═════ RAW DATA ═════

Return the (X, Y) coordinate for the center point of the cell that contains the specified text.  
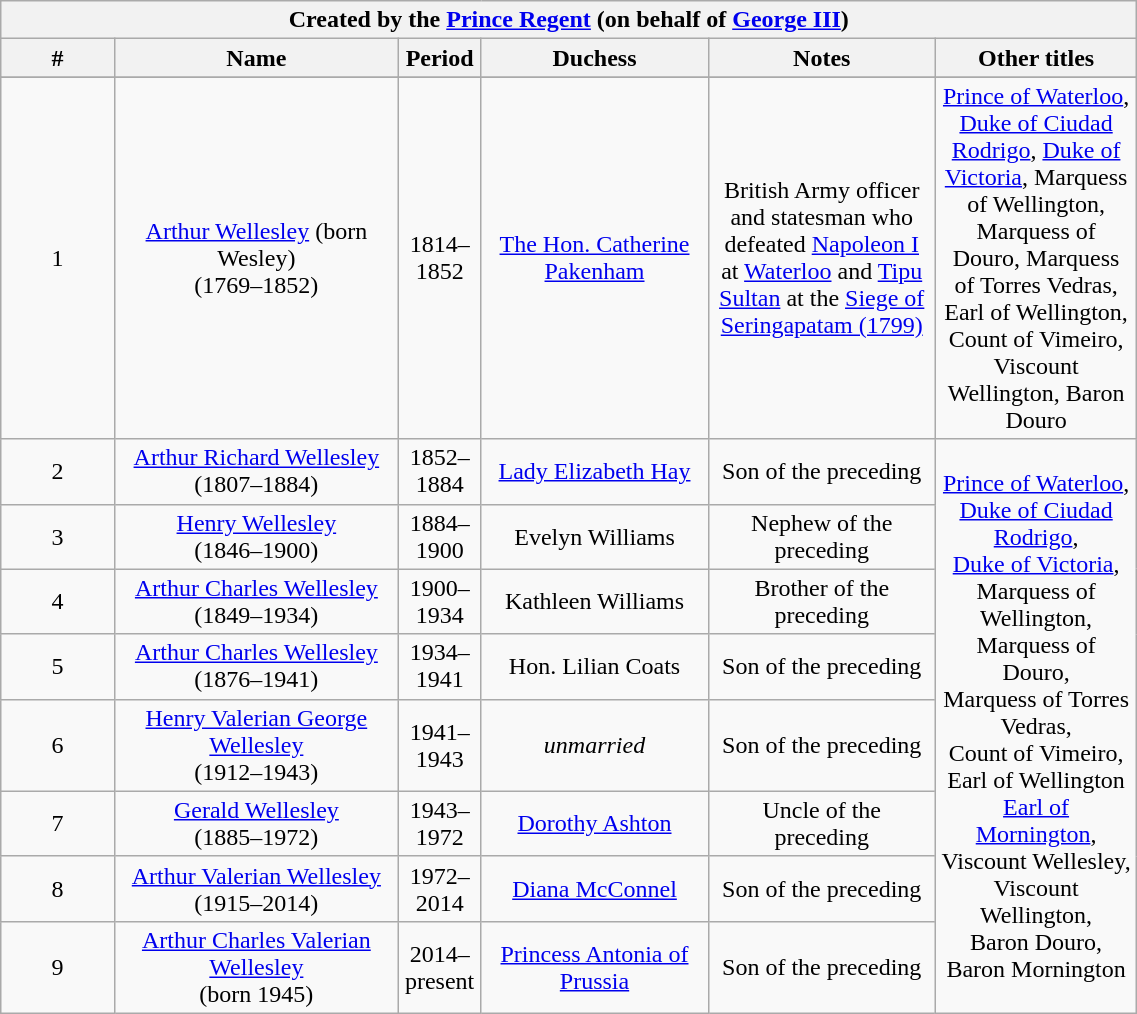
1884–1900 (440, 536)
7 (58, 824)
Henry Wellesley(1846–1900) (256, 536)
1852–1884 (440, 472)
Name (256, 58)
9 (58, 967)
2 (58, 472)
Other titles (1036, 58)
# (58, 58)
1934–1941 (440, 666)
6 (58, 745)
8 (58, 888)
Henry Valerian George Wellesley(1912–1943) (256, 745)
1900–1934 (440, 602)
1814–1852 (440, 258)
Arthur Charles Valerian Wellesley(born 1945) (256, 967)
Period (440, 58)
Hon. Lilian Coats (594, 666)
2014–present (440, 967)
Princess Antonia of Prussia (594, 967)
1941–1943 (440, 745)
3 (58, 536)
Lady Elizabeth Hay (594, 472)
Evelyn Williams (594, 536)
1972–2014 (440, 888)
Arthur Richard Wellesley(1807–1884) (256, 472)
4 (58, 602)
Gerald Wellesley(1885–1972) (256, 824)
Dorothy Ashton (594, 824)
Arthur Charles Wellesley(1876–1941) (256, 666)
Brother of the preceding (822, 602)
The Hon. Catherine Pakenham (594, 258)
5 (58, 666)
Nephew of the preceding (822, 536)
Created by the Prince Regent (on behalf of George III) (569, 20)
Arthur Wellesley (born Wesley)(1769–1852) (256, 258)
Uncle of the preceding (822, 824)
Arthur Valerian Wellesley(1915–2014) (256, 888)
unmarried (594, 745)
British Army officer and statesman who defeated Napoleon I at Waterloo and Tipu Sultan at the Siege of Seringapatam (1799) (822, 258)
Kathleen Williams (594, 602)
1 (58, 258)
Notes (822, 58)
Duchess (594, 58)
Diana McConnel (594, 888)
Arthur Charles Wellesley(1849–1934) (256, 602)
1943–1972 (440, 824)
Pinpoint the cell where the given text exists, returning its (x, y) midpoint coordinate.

═════
═════ RAW DATA ═════

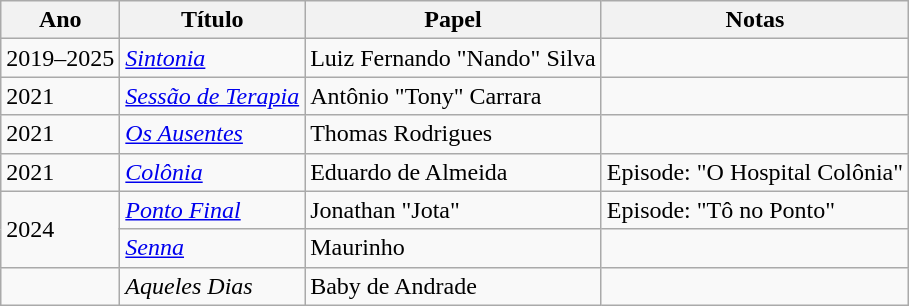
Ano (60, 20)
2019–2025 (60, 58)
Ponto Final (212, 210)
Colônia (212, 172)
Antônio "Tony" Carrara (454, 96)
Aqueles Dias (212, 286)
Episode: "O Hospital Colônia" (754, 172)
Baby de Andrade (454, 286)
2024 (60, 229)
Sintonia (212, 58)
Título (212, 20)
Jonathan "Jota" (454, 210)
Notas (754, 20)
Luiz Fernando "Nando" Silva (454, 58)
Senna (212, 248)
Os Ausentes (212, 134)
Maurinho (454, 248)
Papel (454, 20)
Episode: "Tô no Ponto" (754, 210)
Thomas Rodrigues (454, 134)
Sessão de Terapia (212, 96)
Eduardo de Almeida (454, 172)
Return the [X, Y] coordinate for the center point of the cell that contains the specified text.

═════

### [AIM OF THE EXERCISE]
Please repeat the lines of the records from the line with "1884–1900 (440, 536)" up to and including the line with "Arthur Charles Wellesley(1876–1941)".

### [TASK RESULT]
1884–1900 (440, 536)
7 (58, 824)
Henry Wellesley(1846–1900) (256, 536)
1852–1884 (440, 472)
Name (256, 58)
9 (58, 967)
2 (58, 472)
Other titles (1036, 58)
# (58, 58)
1934–1941 (440, 666)
6 (58, 745)
8 (58, 888)
Henry Valerian George Wellesley(1912–1943) (256, 745)
1900–1934 (440, 602)
1814–1852 (440, 258)
Arthur Charles Valerian Wellesley(born 1945) (256, 967)
Period (440, 58)
Hon. Lilian Coats (594, 666)
2014–present (440, 967)
Princess Antonia of Prussia (594, 967)
1941–1943 (440, 745)
3 (58, 536)
Lady Elizabeth Hay (594, 472)
Evelyn Williams (594, 536)
1972–2014 (440, 888)
Arthur Richard Wellesley(1807–1884) (256, 472)
4 (58, 602)
Gerald Wellesley(1885–1972) (256, 824)
Dorothy Ashton (594, 824)
Arthur Charles Wellesley(1876–1941) (256, 666)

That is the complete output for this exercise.